What this task involves
Check each line of the listing below for the string "turquesa", then copy every line that has it.
============================================================
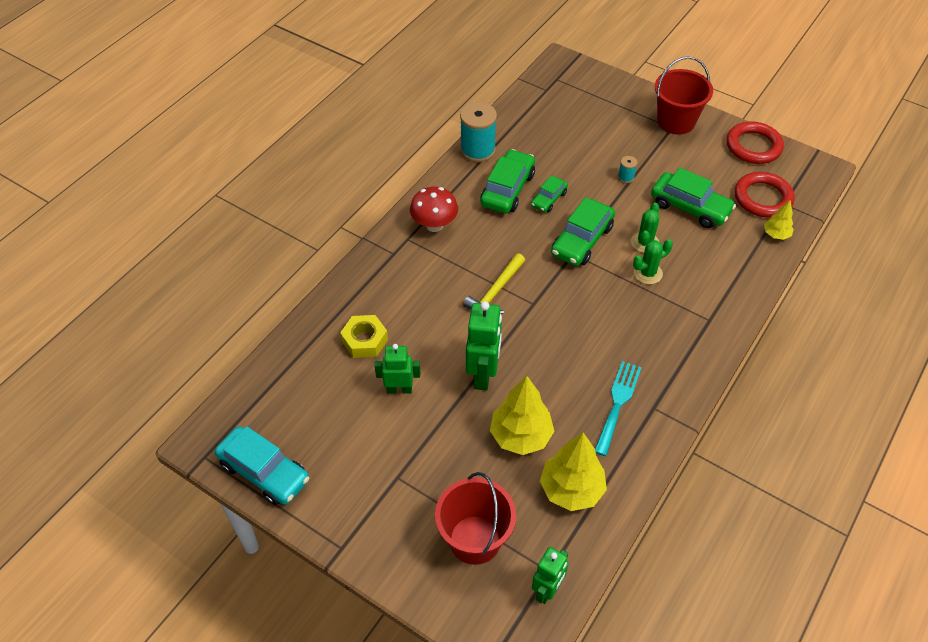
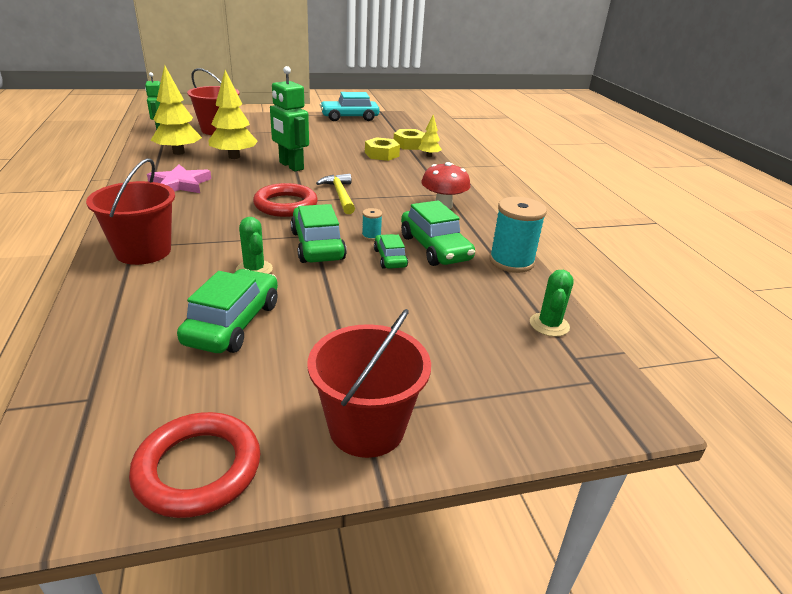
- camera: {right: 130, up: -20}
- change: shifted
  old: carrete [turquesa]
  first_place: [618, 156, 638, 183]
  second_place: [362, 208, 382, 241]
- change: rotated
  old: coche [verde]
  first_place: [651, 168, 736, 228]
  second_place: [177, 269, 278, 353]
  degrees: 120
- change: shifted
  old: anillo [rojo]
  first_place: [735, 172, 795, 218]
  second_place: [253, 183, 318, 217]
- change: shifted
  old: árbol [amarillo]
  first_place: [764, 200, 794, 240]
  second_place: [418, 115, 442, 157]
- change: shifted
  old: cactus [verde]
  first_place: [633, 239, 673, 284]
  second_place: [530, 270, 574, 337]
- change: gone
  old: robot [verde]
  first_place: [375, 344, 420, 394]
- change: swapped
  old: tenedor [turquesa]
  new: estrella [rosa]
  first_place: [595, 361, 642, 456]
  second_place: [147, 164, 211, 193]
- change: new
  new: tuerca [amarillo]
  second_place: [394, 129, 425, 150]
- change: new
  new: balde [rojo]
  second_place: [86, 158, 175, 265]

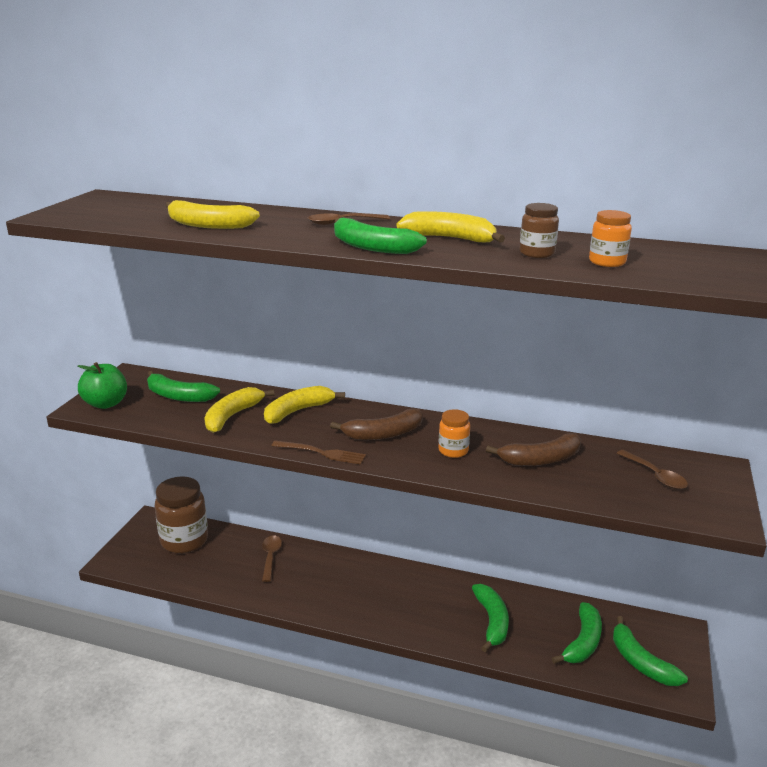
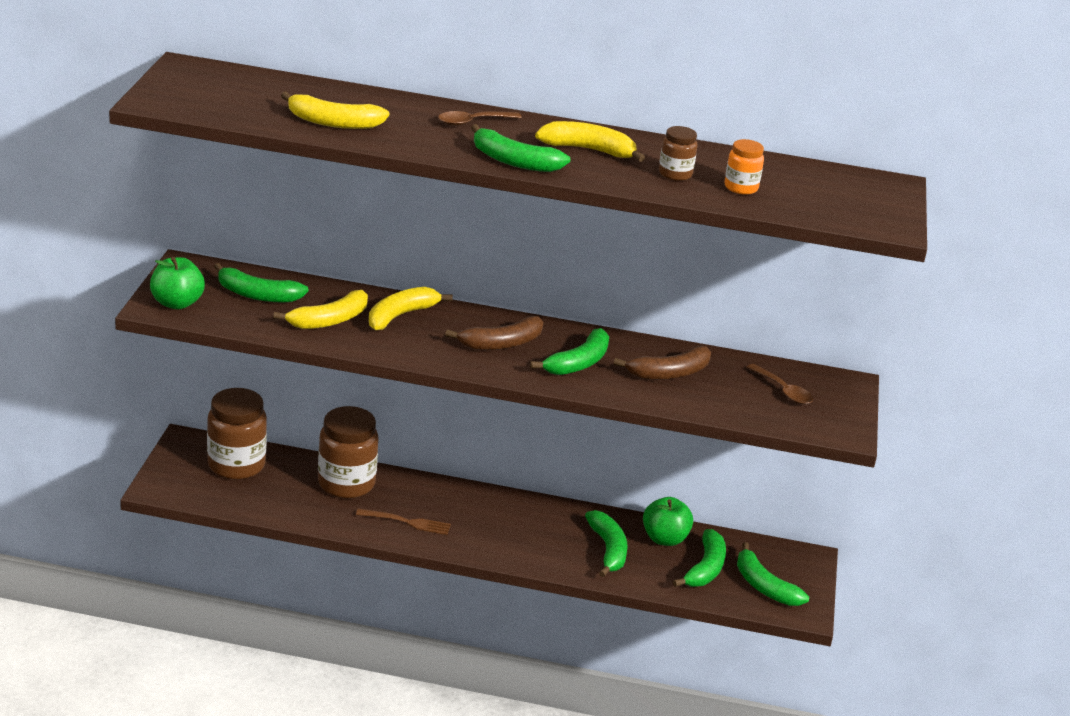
- camera: {right: -10, up: 5}
- change: rotated
  old: plátano [amarillo]
  first_place: [204, 387, 275, 433]
  second_place: [273, 290, 368, 329]
  degrees: -150
- change: swapped
  old: tarro [naranja]
  new: plátano [verde]
  first_place: [438, 409, 470, 458]
  second_place: [530, 328, 609, 375]
- change: shifted
  old: tenedor [marrón]
  first_place: [272, 441, 366, 465]
  second_place: [356, 509, 451, 535]
- change: swapped
  old: cuchara [marrón]
  new: tarro [marrón]
  first_place: [262, 535, 282, 582]
  second_place: [318, 406, 378, 498]
- change: new
  new: manzana [verde]
  second_place: [643, 497, 693, 546]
============================================================
Expected output
  old: carrete [turquesa]
  old: tenedor [turquesa]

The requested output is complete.